What the exercise asks: Nothing but the lines from the one with "black pan: 6 -> 5" down to the one with "yellow banana: 6 -> 5" should be returned, exactly and with both ends included, from the material below.

Information provided:

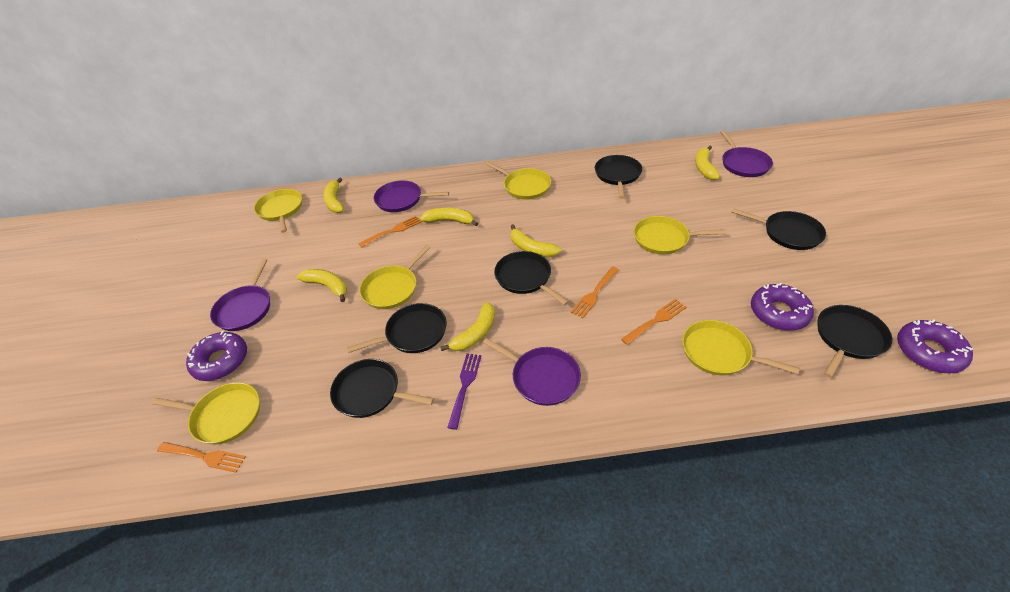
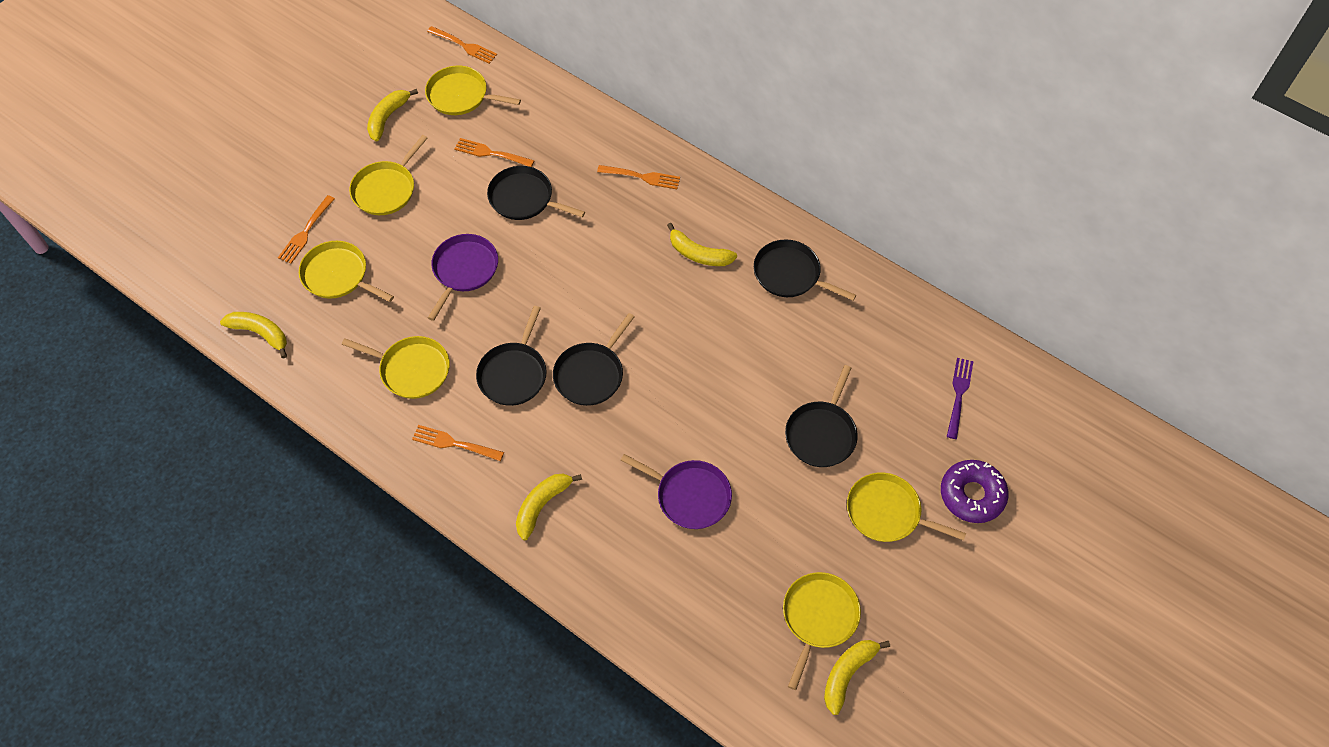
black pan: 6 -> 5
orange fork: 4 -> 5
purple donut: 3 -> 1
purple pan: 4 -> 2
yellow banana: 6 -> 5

==

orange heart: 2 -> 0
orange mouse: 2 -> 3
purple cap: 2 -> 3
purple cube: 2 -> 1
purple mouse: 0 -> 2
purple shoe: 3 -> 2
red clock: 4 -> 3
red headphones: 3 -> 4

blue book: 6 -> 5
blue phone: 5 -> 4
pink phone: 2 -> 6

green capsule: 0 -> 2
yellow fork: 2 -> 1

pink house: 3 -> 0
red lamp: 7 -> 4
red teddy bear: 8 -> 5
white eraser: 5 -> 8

Answer:
black pan: 6 -> 5
orange fork: 4 -> 5
purple donut: 3 -> 1
purple pan: 4 -> 2
yellow banana: 6 -> 5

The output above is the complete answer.